Exercise requirements
Search the listing below for the line containing "U3 pin in-: VN2 -> BUF". From there through the line containing "U3: LM741 -> TLV272", transcribe every line exactly, both ends included.

Source data
+ + + + + + +
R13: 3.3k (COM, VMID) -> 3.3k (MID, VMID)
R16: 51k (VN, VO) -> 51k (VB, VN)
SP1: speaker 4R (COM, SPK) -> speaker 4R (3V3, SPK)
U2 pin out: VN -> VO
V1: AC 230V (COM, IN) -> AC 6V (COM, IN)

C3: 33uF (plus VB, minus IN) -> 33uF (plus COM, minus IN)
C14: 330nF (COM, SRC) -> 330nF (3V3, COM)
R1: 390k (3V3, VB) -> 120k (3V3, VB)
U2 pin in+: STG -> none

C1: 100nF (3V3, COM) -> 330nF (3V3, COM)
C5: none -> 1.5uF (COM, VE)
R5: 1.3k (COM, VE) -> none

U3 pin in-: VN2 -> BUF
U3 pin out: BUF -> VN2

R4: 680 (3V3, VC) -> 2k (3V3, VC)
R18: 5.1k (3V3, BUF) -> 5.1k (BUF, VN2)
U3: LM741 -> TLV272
+ + + + + + +
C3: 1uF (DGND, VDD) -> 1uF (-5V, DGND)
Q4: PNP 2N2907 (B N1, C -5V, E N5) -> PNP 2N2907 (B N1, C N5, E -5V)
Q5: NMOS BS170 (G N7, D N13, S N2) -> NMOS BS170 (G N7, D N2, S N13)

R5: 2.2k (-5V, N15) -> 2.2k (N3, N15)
+ + + + + + +
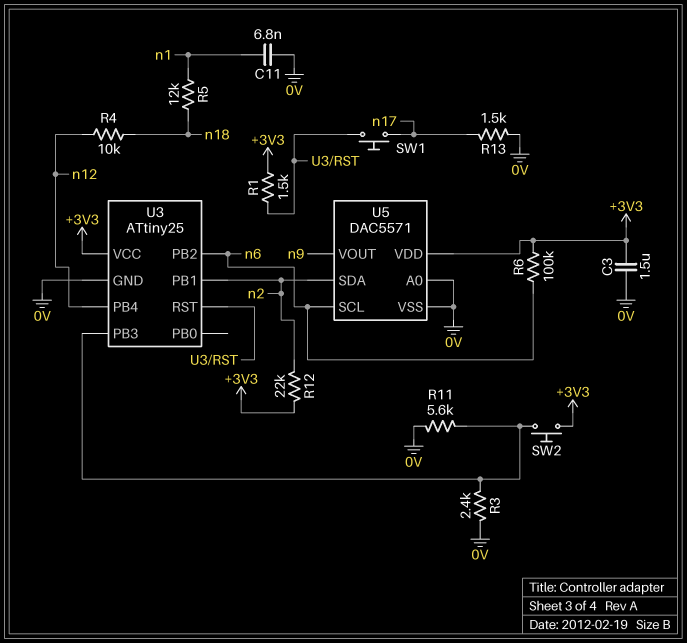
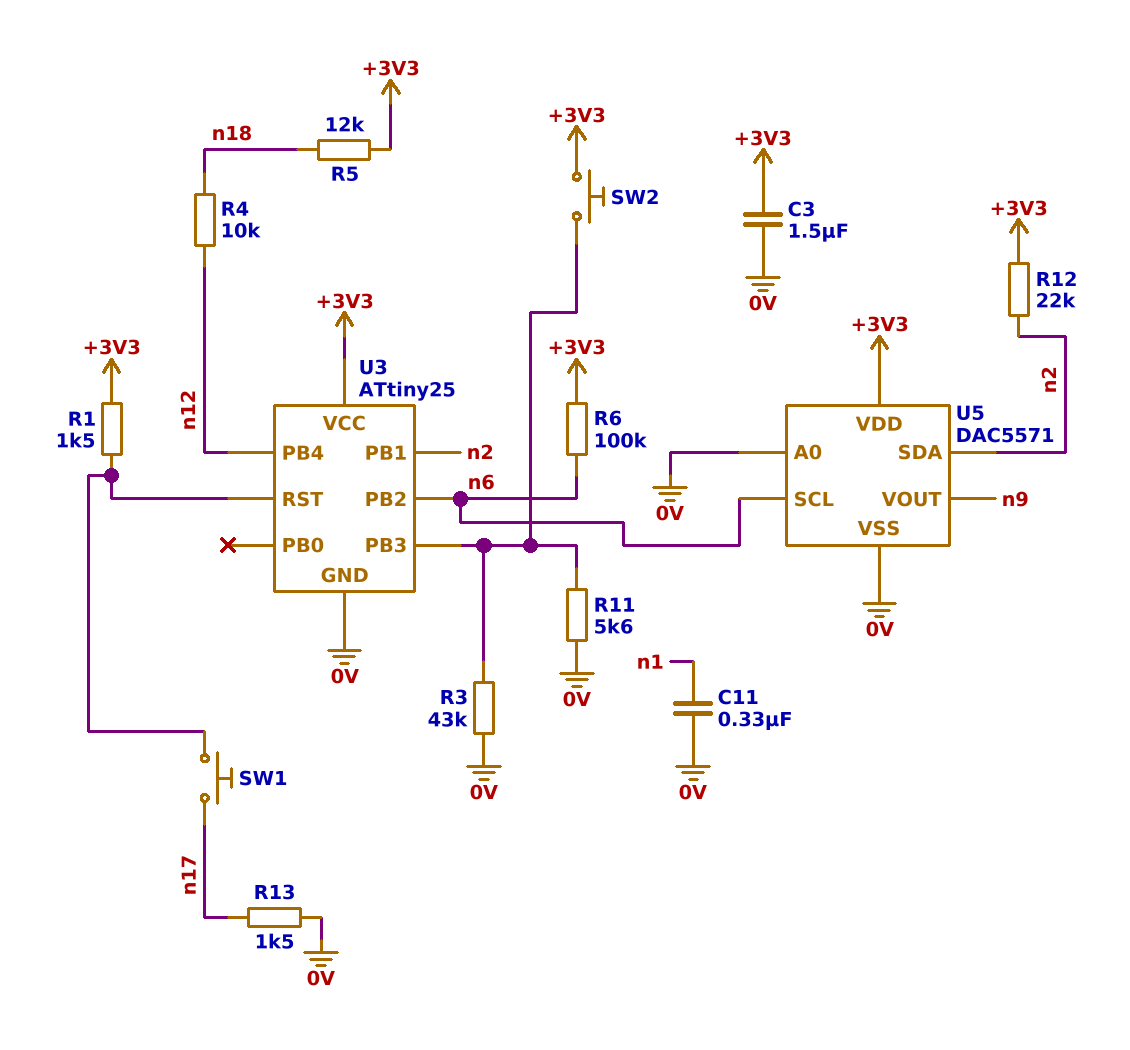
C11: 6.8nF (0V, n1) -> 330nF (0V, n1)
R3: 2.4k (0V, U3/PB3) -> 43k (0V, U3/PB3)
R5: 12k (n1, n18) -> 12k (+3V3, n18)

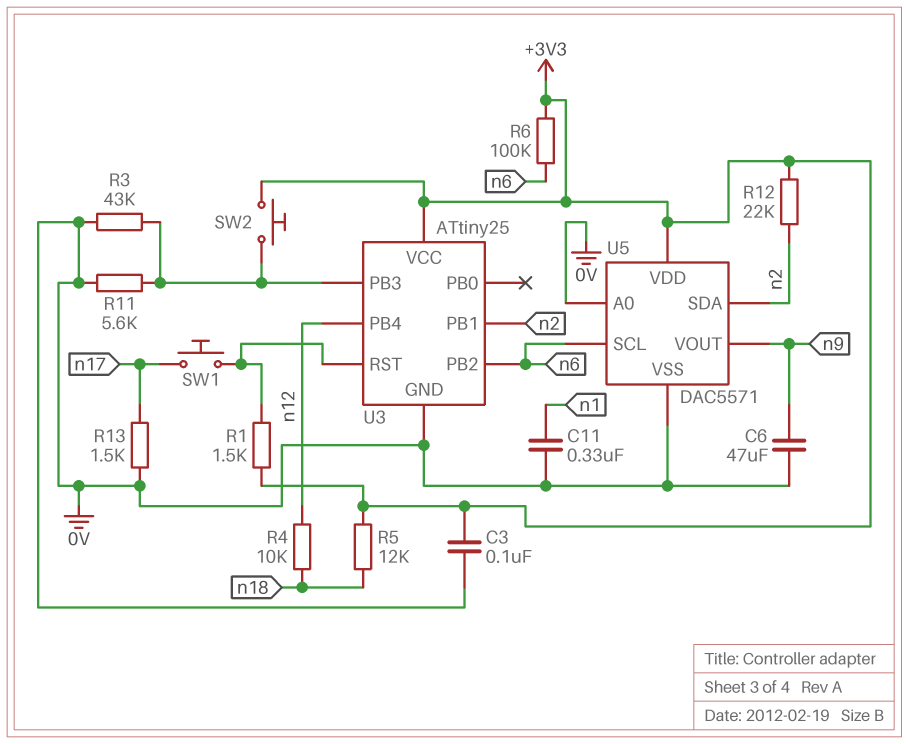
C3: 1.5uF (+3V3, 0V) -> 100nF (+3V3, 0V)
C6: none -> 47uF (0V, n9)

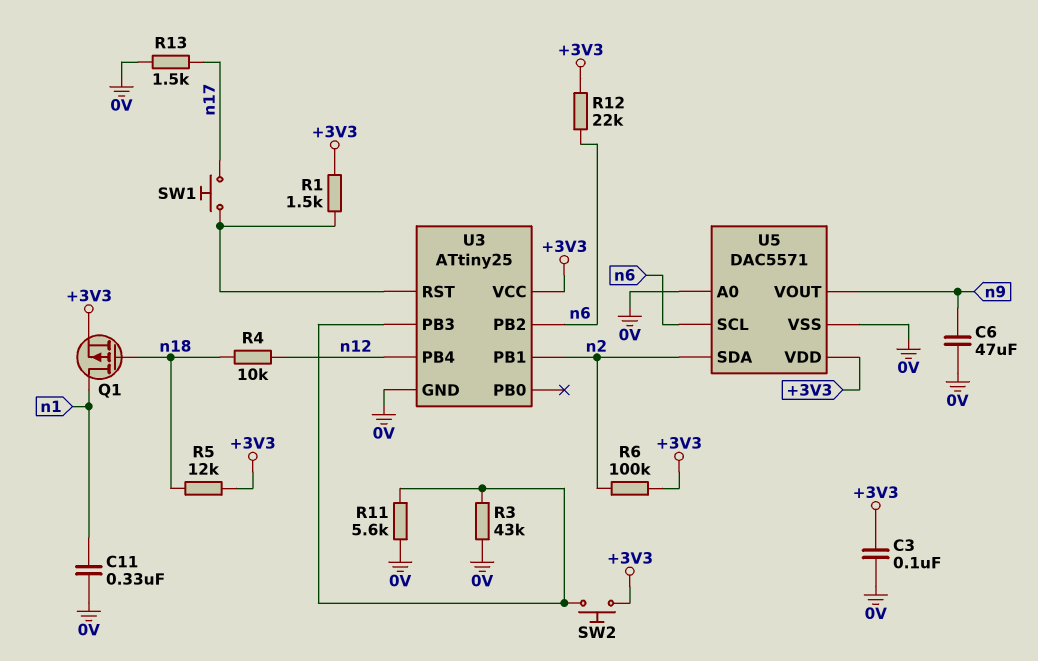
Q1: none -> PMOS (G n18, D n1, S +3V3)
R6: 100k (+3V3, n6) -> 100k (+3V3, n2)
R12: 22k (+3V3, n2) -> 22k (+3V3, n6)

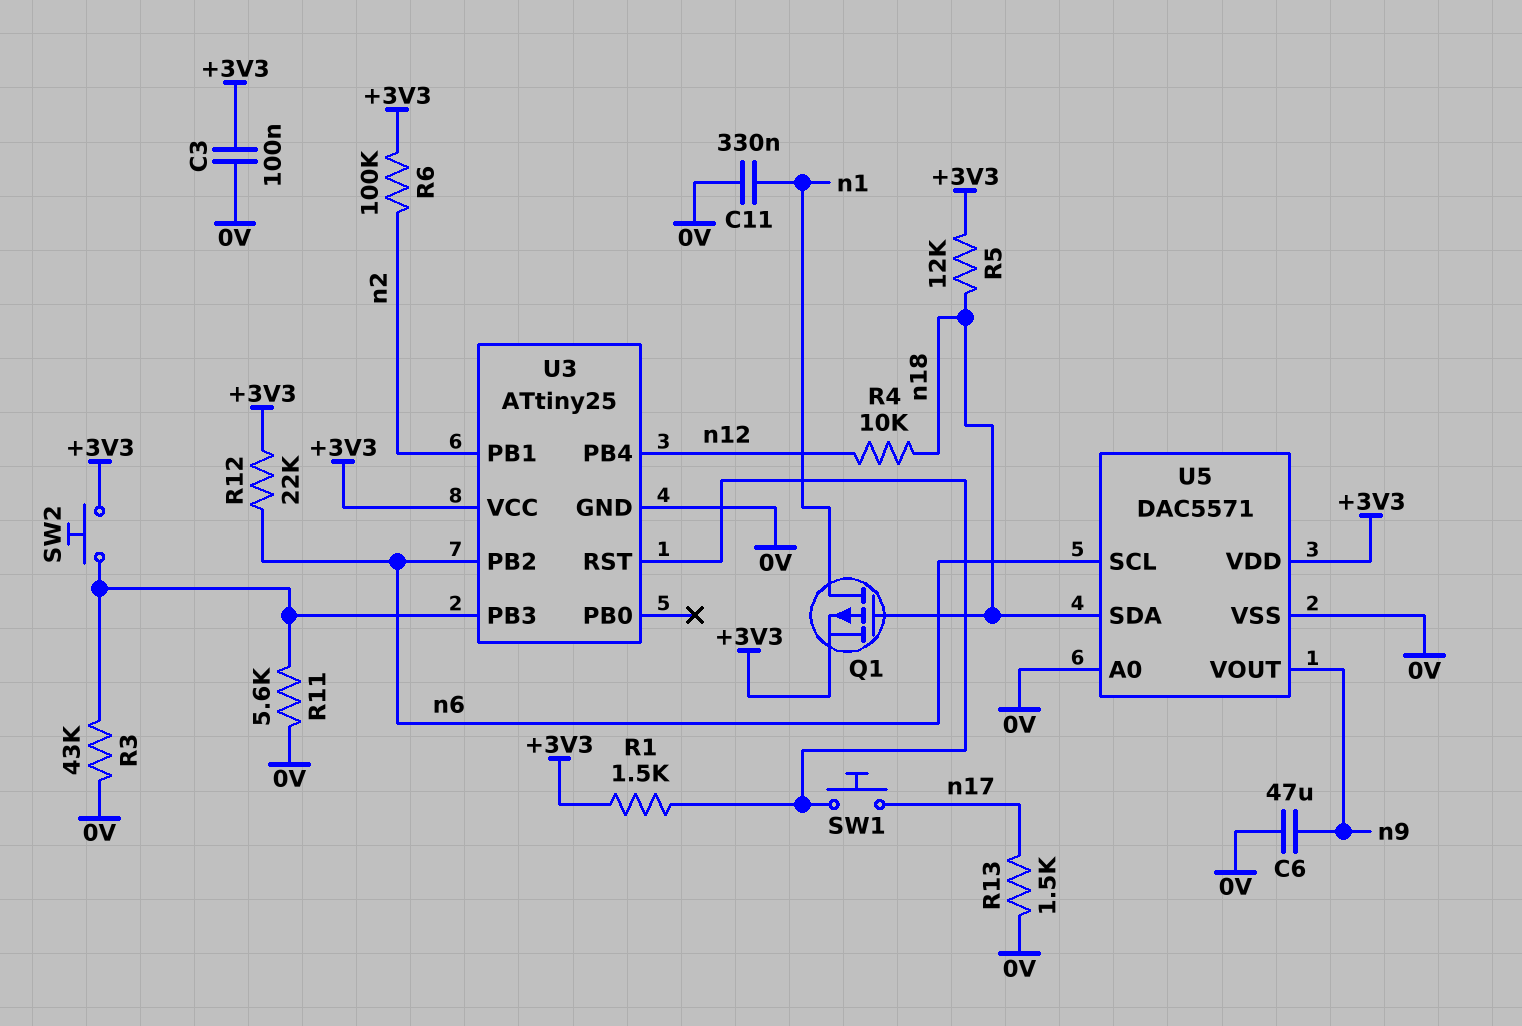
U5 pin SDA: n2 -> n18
+ + + + + + +
Output
U3 pin in-: VN2 -> BUF
U3 pin out: BUF -> VN2

R4: 680 (3V3, VC) -> 2k (3V3, VC)
R18: 5.1k (3V3, BUF) -> 5.1k (BUF, VN2)
U3: LM741 -> TLV272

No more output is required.